Revision tracking records:
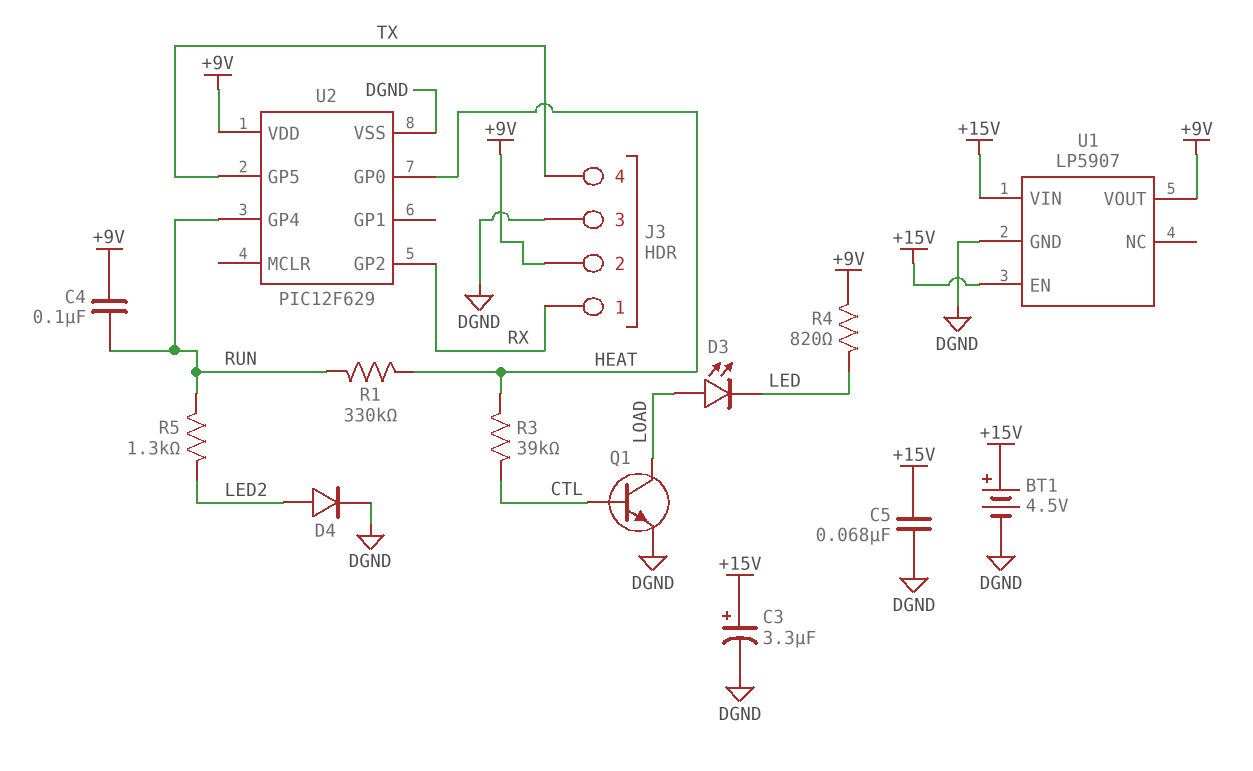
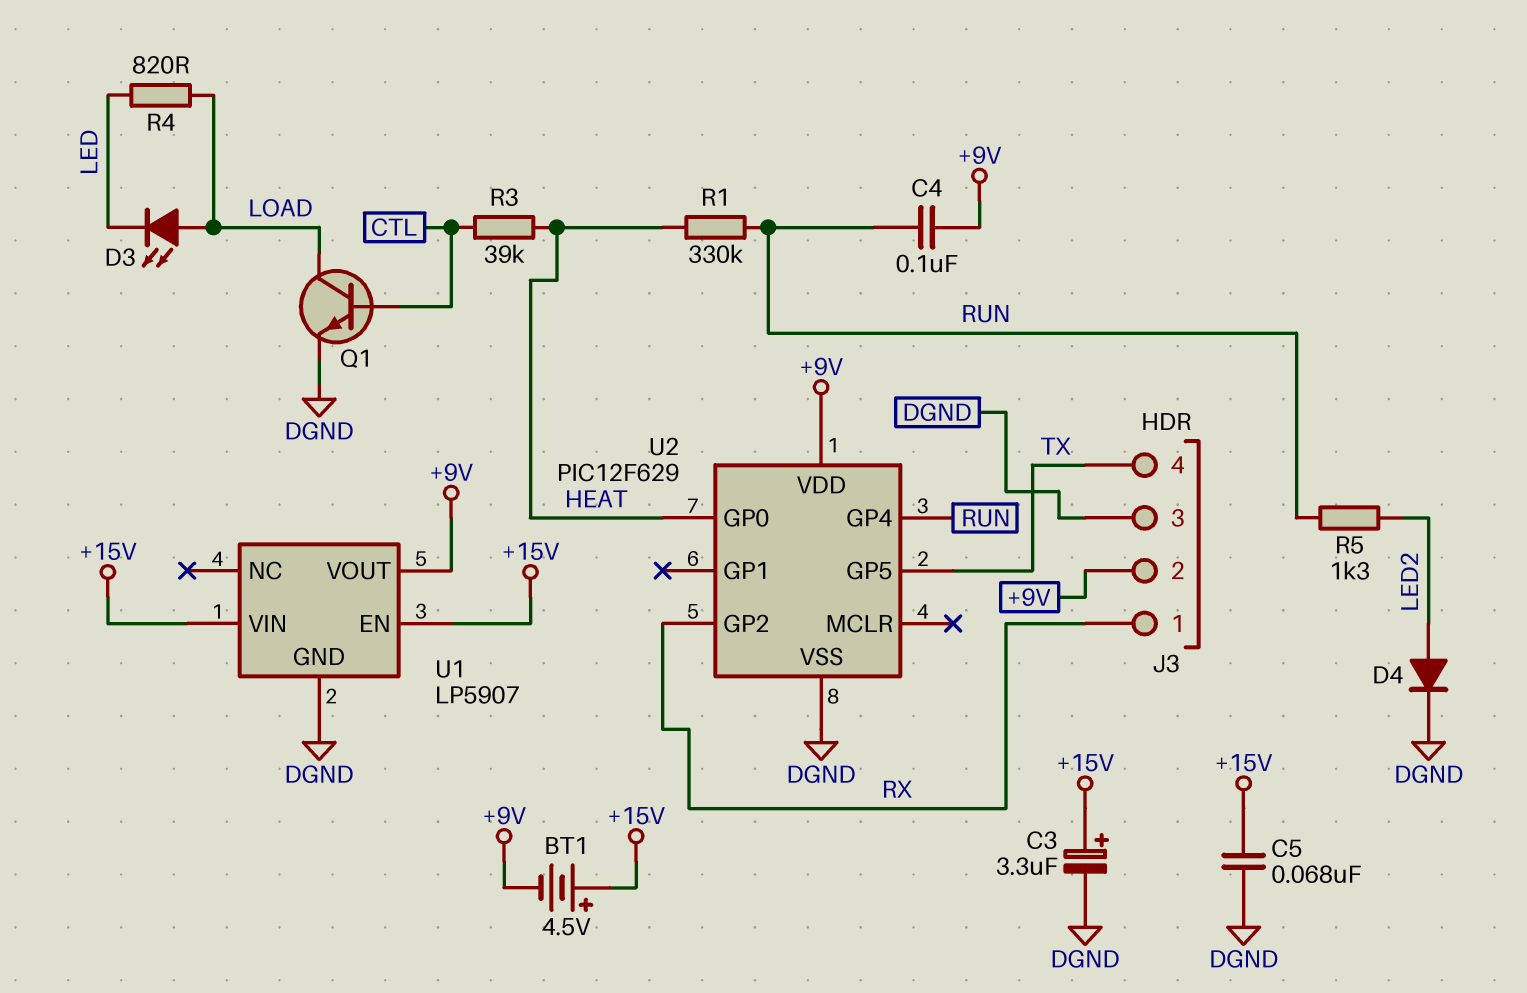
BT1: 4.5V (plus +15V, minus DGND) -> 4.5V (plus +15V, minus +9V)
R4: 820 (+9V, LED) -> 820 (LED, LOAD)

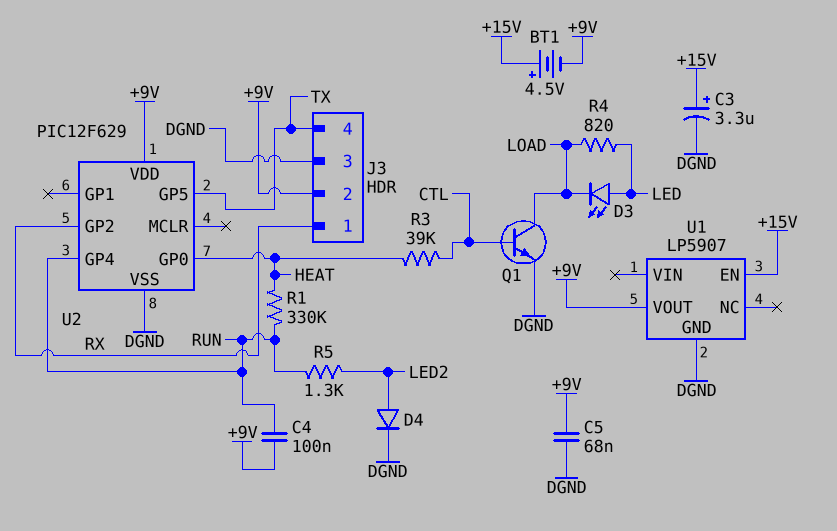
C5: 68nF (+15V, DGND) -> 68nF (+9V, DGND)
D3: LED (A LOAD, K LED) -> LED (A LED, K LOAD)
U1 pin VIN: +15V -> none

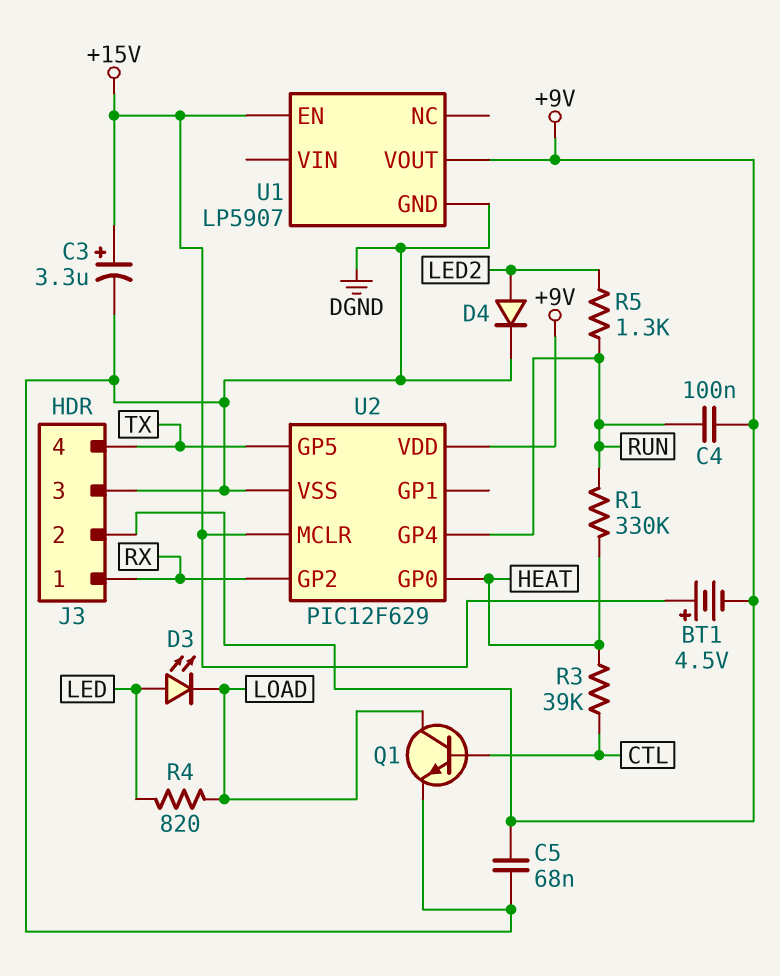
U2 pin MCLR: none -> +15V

_EXERCISE BRIEF_
What is needed is an exact copy of the lines from the line with "D3: LED (A LOAD, K" to the end of the data above, both included, without any pictures.

_TASK RESPONSE_
D3: LED (A LOAD, K LED) -> LED (A LED, K LOAD)
U1 pin VIN: +15V -> none

U2 pin MCLR: none -> +15V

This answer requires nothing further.